--- Data to use ---

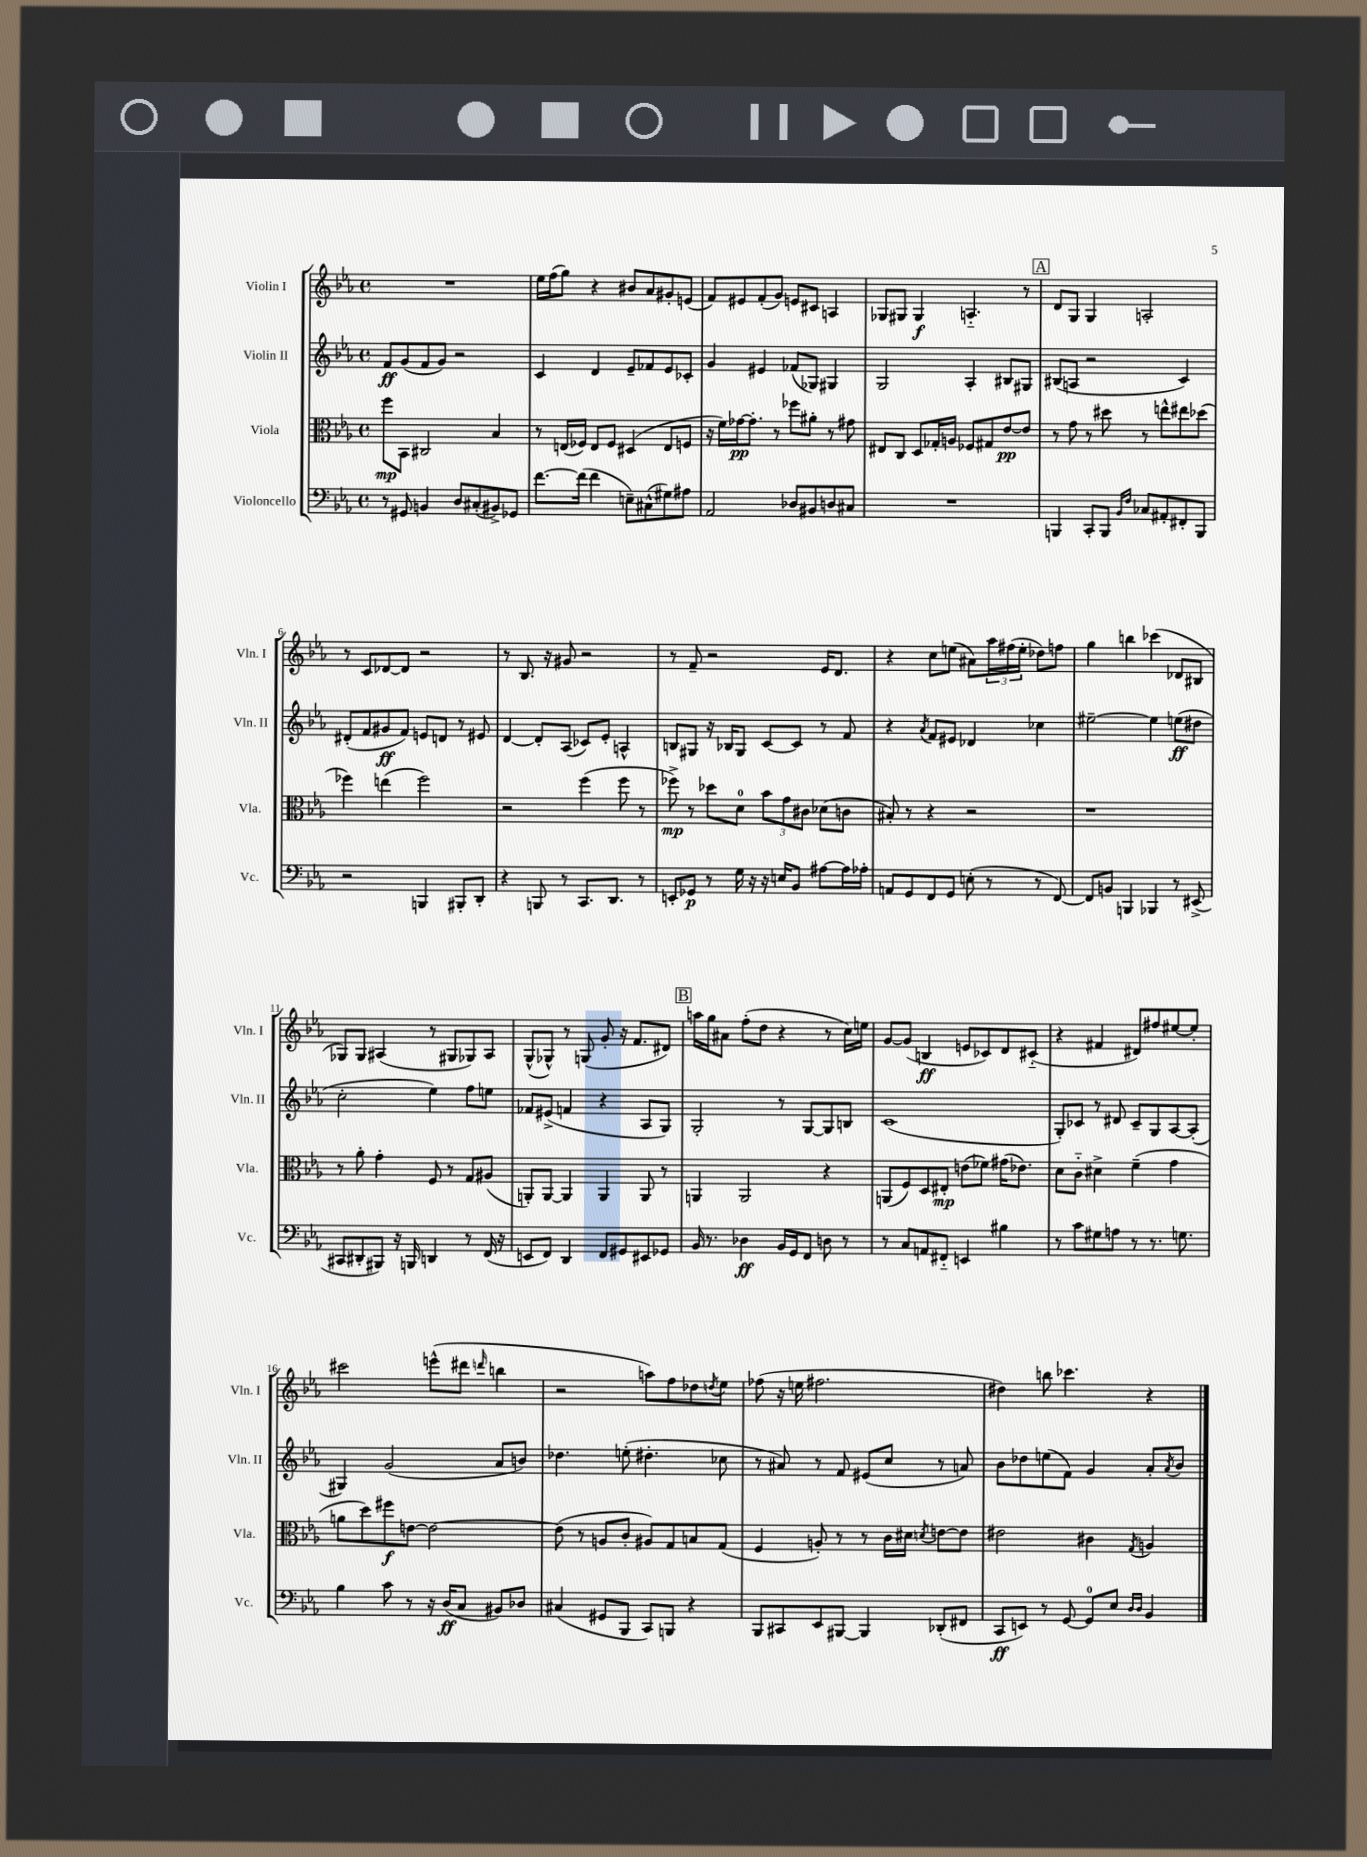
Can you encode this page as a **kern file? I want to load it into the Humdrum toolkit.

**kern	**kern	**kern	**kern
*staff4	*staff3	*staff2	*staff1
*clefF4	*clefC3	*clefG2	*clefG2
*k[b-e-a-]	*k[b-e-a-]	*k[b-e-a-]	*k[b-e-a-]
*M4/4	*M4/4	*M4/4	*M4/4
*met(c)	*met(c)	*met(c)	*met(c)
8r	8ff	8f	1r
8GG#	8BB-	(8g	.
4BB	2C#	8f	.
.	.	8g)	.
8D	.	2r	.
(8C#'	.	.	.
8BB#^)	4B-	.	.
8GG-	.	.	.
=	=	=	=
[8.f	8r	4c	16ee-
.	.	.	(16ff
.	(16E	.	8gg)
(16f]	16F-)	.	.
4f	8E	4d	4r
.	8F-	.	.
8E~)	(4D#	8e-~	8b#
(8C#^^	.	8f-	8a-
8G#)	8E	8e-	8g#'
8A#	8F	8c-'	(8e
=	=	=	=
2AA-	16r	4g	8f)
.	16f)	.	.
.	[16g-	.	8e#
.	8.g-']	.	.
.	.	4e#	(8f'
.	8r	.	8g)
8D-	8ff-	(8f-	8e
8BB#	8a#'	8G-)	8c#
8D	8r	4G#	4A
8C#	8g#	.	.
=	=	=	=
1r	8E#	2G	8G-
.	8C	.	8G#
.	8D	.	4G#
.	16G-'	.	.
.	16A	.	.
.	8F-	4A-'	4.A'~
.	8G#	.	.
.	[8e-	8B#	.
.	8e-]	8G#	8r
=	=	=	=
4BBB	8r	(8B#	8d
.	8g	8A	8G
8CC'	8r	2r	4G
8BBB	8dd#	.	.
16qqBB-	.	.	.
16qqF	.	.	.
8C-	8r	.	2A'
8AA#'	8ee^^	.	.
8FF#'	8ee#	4c)	.
8BBB	(8dd-	.	.
=	=	=	=
2r	4ff-)	(8d#'	8r
.	.	8f	8c
.	(4ee	8g#	[8d-
.	.	8f)	8d-]
4BBB	2ff-)	8e	2r
.	.	8d	.
8BBB#'	.	8r	.
8DD'	.	8e#	.
=	=	=	=
4r	2r	[4d	8r
.	.	.	8.B-
8BBB	.	8d']	.
.	.	.	16r
8r	.	(8A-	8g#
8.CC	(4ff	8c-)	2r
.	.	8e-'	.
8.DD	.	.	.
.	8ff	4A^^	.
8r	8r	.	.
=	=	=	=
8EE'	8ff-^)	8B	8r
8GG-	8r	8G#	8f~
8r	8dd-	16r	2r
.	.	16B-	.
16G	8d	8G#	.
16r	.	.	.
16r	12b-	[8c	.
16E	.	.	.
.	12g	.	.
8BB-	.	8c]	.
.	12c#	.	.
[8A#	(8d-	8r	16e-
.	.	.	8.d
16A#]	8c	8f	.
16A-'	.	.	.
=	=	=	=
8AA	8B#')	4r	4r
8GG	8r	.	.
.	.	8qa-	.
8FF	4r	8f	8cc
8GG	.	8e#	(8ee
(8E'	2r	4d-	8a#)
8r	.	.	24aa-
.	.	.	(24ff#
.	.	.	24ee'
8r	.	4cc-	8dd-)
[8FF)	.	.	8ff
=	=	=	=
8FF]	1r	[2ee#~	4gg
8BB	.	.	.
4BBB	.	.	4bb
4BBB-	.	4ee#]	(4ccc-
8r	.	(8ee	8d-
(8EE#^	.	8dd#	8B#
=	=	=	=
8CC#	8r	2cc'	8G-)
8DD#'	8a-'	.	8G-
8BBB#)	4g'	.	(4A#
16r	.	.	.
16BBB	.	.	.
4DD	8F	4ee-)	8r
.	8r	.	8G#
8r	8G	8ff	8G-)
(16FF	(8A#	8ee	8A#
16r	.	.	.
=	=	=	=
8EE	8AA')	8f-	(8G^^
8FF)	[8AA	(8e#^	8G-^^)
4DD	4AA]	4f	8r
.	.	.	(8G
8FF	4AA	4r	8g'
8GG#	.	.	16r
.	.	.	8.f
8EE#	8AA	8A-	.
8GG-	8r	8G)	8d#)
=	=	=	=
16BB-	4AA	2G'	16aa
8.r	.	.	16gg
.	.	.	8a#
4D-	2AA	.	(8ff'
.	.	.	8dd
16BB-	.	8r	4r
16GG	.	.	.
8FF	.	[8G	.
8D	4r	8G]	8r
8r	.	8B	16cc)
.	.	.	16ee
=	=	=	=
8r	(8AA	(1c	[8g
8C	8F)	.	(8g]
8AA	8D	.	4B
8FF#'~	8E#'	.	.
4EE	(8e	.	8e
.	8f-)	.	8c-)
4B#	(16g#	.	8d
.	8.e-)	.	.
.	.	.	(8c#'~
=	=	=	=
8r	8d	8G')	4r
8c	8c'~	8c-	.
8G#	4d#^	8r	4f#
8A	.	8d#	.
8r	(4f~	8c-~	8d#)
8.r	.	8G	8ff#
.	4g	[8A-	[8ee#
8.G	.	.	.
.	.	(8A-']	8ee#']
=	=	=	=
4B-	8a	4G#)	2ccc#
.	8dd)	.	.
8c	8ff#	(2g	.
8r	[8e	.	.
16r	2e_	.	(8eee^^
(16D	.	.	.
8C	.	.	8ddd#
.	.	.	16qqddd
8BB#)	.	8a-	4bb
8D-	.	8b)	.
=	=	=	=
(4C#	(8e]	4.dd-	2r
.	8r	.	.
8GG#	8A	.	.
8BBB-	8c'	(8ee'	.
8CC)	8A#)	4.dd#'	8aa)
8BBB	8G	.	8ff
4r	8B	.	8dd-
.	.	.	8qdd
.	(8G	8cc-	8ee-
=	=	=	=
8BBB-	4F	8r	(8ff-
8CC#	.	8a#)	16r
.	.	.	16ee
8EE-	8A')	8r	2.ff#
[8BBB#	8r	8f	.
4BBB#]	8r	(8e#	.
.	16c	8cc	.
.	16d#	.	.
.	8qd	.	.
(8DD-'	[8e	8r	.
8FF#	8e]	8a)	.
=	=	=	=
8CC	2e#	8b-	4dd#)
8EE)	.	8dd-	.
8r	.	(8ee	8bb
[8GG	.	8f)	4.ccc-
8GG]	4c#	4g	.
8E-	.	.	.
16qqD	.	.	.
16qqD	8qG	.	.
4BB-	4A	8a-'	4r
.	.	8qa-	.
.	.	8b-	.
==	==	==	==
*-	*-	*-	*-
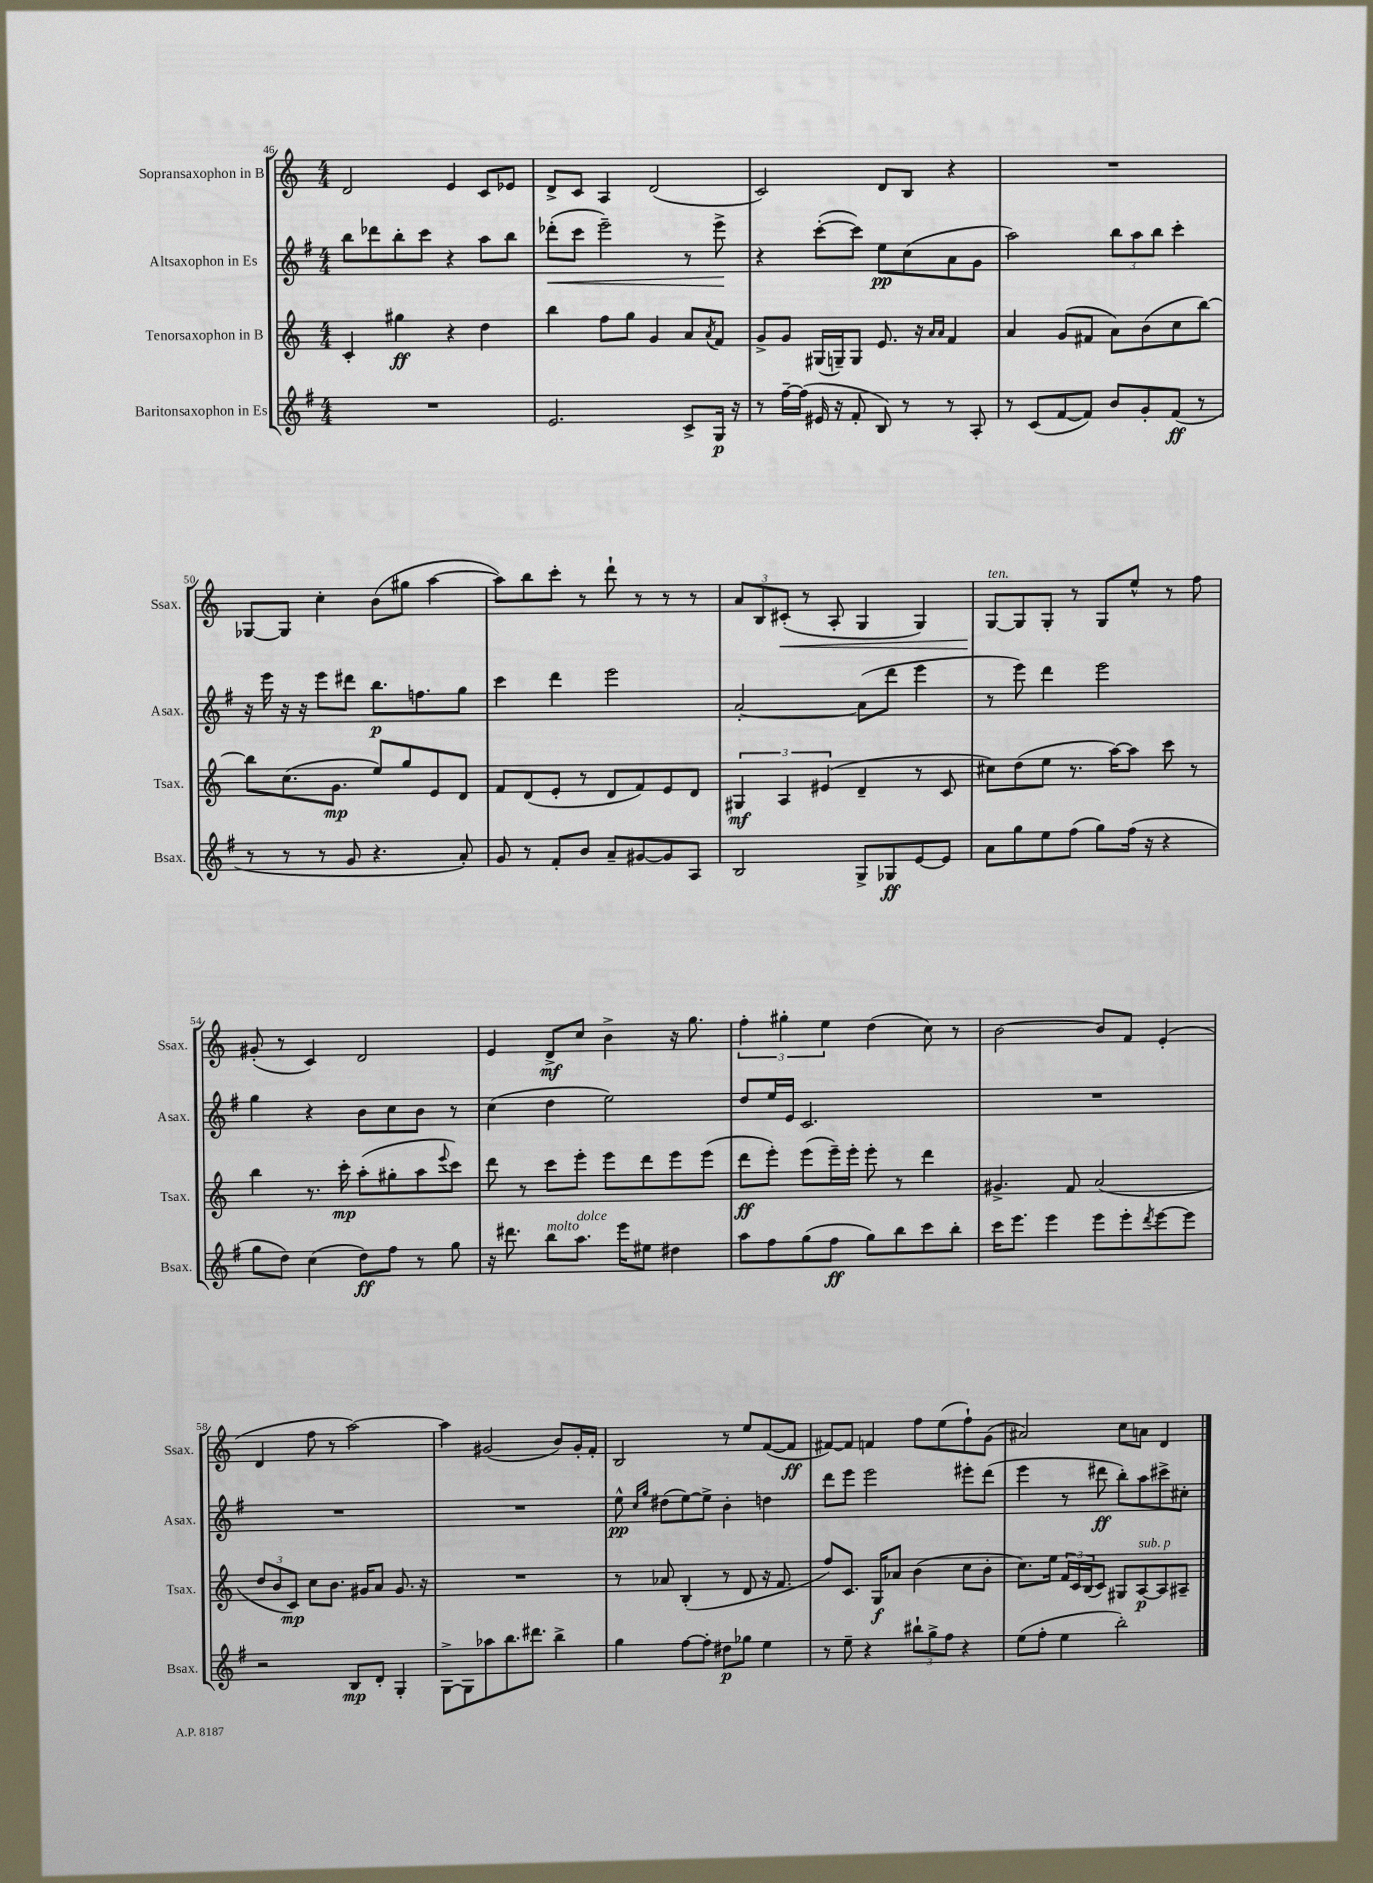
<<
\new StaffGroup <<
\new Staff = "s0" \with { instrumentName = "Sopransaxophon in B" shortInstrumentName = "Ssax." } {
    \clef treble \key c \major \numericTimeSignature \time 4/4
    d'2 e'4 c'8 ees'8 |
    d'8-> c'8 a4 d'2( |
    c'2) d'8 b8 r4 |
    R1 |
    ges8~ ges8 c''4-. b'8( gis''8 a''4~ |
    a''8) b''8 c'''8-. r8 d'''8-! r8 r8 r8 |
    \tuplet 3/2 { a'8 b8 cis'8-.\<( } r8 a8-. g4 g4) |
    g8~\!^\markup { \italic "ten." } g8 g8-. r8 g8 e''8-^ r8 f''8 |
    gis'8-.( r8 c'4) d'2 |
    e'4 d'8->\mf c''8 b'4-> r16 g''8. |
    \tuplet 3/2 { f''4-. gis''4-. e''4 } d''4( c''8) r8 |
    b'2~ b'8 f'8 e'4-.( |
    d'4 f''8 r8 a''2~) |
    a''4 gis'2( b'8) gis'16-. f'16-. |
    b2 r8 e''8 f'8~( f'8\ff |
    fis'8~) fis'8 f'4 f''8 e''8( f''8-!) g'8( |
    ais'2) c''8 a'8 d'4 \bar "|." |
}
\new Staff = "s1" \with { instrumentName = "Altsaxophon in Es" shortInstrumentName = "Asax." } {
    \clef treble \key g \major \numericTimeSignature \time 4/4
    b''8 des'''8 b''8-. c'''8 r4 a''8 b''8 |
    des'''8-.\<( c'''8 e'''2--) r8 e'''8->\! |
    r4 c'''8~-.( c'''8) e''8\pp c''8( a'8 g'8 |
    a''2) \tuplet 3/2 { b''8 a''8 b''8 } c'''4-. |
    r16 e'''16 r16 r16 e'''8 dis'''8 b''8.\p f''8. g''8 |
    c'''4 d'''4 e'''2 |
    a'2~-. a'8( d'''8 e'''4 |
    r8 e'''8) d'''4 e'''2 |
    g''4 r4 b'8 c''8 b'8 r8 |
    c''4( d''4 e''2) |
    d''8 e''16 e'16 c'2. |
    R1 |
    R1 |
    R1 |
    e''8-^\pp \grace { c''16 g''16 } dis''8( e''8~) e''8-> b'4-. d''4 |
    d'''8 e'''8 e'''2 eis'''8-. d'''8( |
    e'''4 r8 dis'''8\ff b''8-.) a''8 cis'''8-> cis''8-. \bar "|." |
}
\new Staff = "s2" \with { instrumentName = "Tenorsaxophon in B" shortInstrumentName = "Tsax." } {
    \clef treble \key c \major \numericTimeSignature \time 4/4
    c'4-. gis''4\ff r4 d''4 |
    b''4 f''8 g''8 g'4 a'8 \acciaccatura { a'8 } f'8 |
    g'8-> g'8 gis16( g16--) g8 e'8. r16 \grace { a'16 a'16 } f'4 |
    a'4 g'8( fis'8 a'8) b'8( c''8 b''8~) |
    b''8 c''8.( g'8.\mp e''8) g''8 e'8 d'8 |
    f'8 d'8( e'8-. r8 d'8 f'8) e'8 d'8 |
    \tuplet 3/2 { gis4\mf a4 eis'4( } d'4-- r8 c'8 |
    cis''8) d''8( e''8 r8. a''16~) a''8 c'''8 r8 |
    b''4 r8. c'''16-.\mp a''8-.( gis''8-. a''8 \appoggiatura { e'''8 } c'''8) |
    d'''8 r8 c'''8 e'''8-. e'''8 d'''8 e'''8 e'''8( |
    d'''8\ff e'''8-.) e'''8( e'''16--) e'''16-. e'''8-. r8 d'''4 |
    gis'4.-> f'8 a'2( |
    \tuplet 3/2 { d''8 b'8 c'8\mp) } c''8 b'8. gis'16 a'8 gis'8. r16 |
    R1 |
    r8 aes'8 b4-.( r8 d'8 r16 f'8. |
    f''8) c'8. g16\f aes'8 b'4( c''8 b'8-. |
    c''8.) e''16 \tuplet 3/2 { f'16 c'16 b16( } c'8) gis8 a8~\p^\markup { \italic "sub. p" } a8 ais8-- \bar "|." |
}
\new Staff = "s3" \with { instrumentName = "Baritonsaxophon in Es" shortInstrumentName = "Bsax." } {
    \clef treble \key g \major \numericTimeSignature \time 4/4
    R1 |
    e'2. c'8-> g16\p r16 |
    r8 fis''16~-- fis''16( eis'16 r16 fis'8-. b8) r8 r8 a8-. |
    r8 c'8( fis'8~ fis'8) b'8 g'8-. fis'8\ff( r8 |
    r8 r8 r8 g'8 r4. a'8-.) |
    g'8 r8 fis'8-. b'8 a'8-- gis'8~ gis'8 a8 |
    b2 g8-> ges8\ff e'8~ e'8 |
    a'8 g''8 e''8 fis''8( g''8) fis''16( r16 r4 |
    g''8 d''8) c''4( d''8\ff) fis''8 r8 g''8 |
    r16 dis'''8. b''8^\markup { \italic "molto" } a''8.^\markup { \italic "dolce" } e'''16 eis''8 dis''4 |
    a''8 fis''8 g''8( fis''8\ff g''8) b''8 c'''8 b''8-. |
    c'''16 e'''8. e'''4 e'''8 e'''8-. \acciaccatura { d'''8 } e'''8~ e'''8 |
    r2 b8\mp d'8-. g4-. |
    g8~-> g8 aes''8 b''8. dis'''8. b''4-> |
    g''4 fis''8~ fis''8-. dis''8\p ges''8 e''4 |
    r8 e''8-- r4 \tuplet 3/2 { bis''8-! g''8-> fis''8 } r4 |
    e''8( fis''8-. e''4 b''2-.) \bar "|." |
}
>>
>>
\layout { \context { \Score currentBarNumber = #46 } }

---

### What to do
From the items above, pick out and copy every line that contains the string "kern".

### Output for this exercise
Can you encode this page as a **kern file? I want to load it into the Humdrum toolkit.
**kern	**kern	**kern	**kern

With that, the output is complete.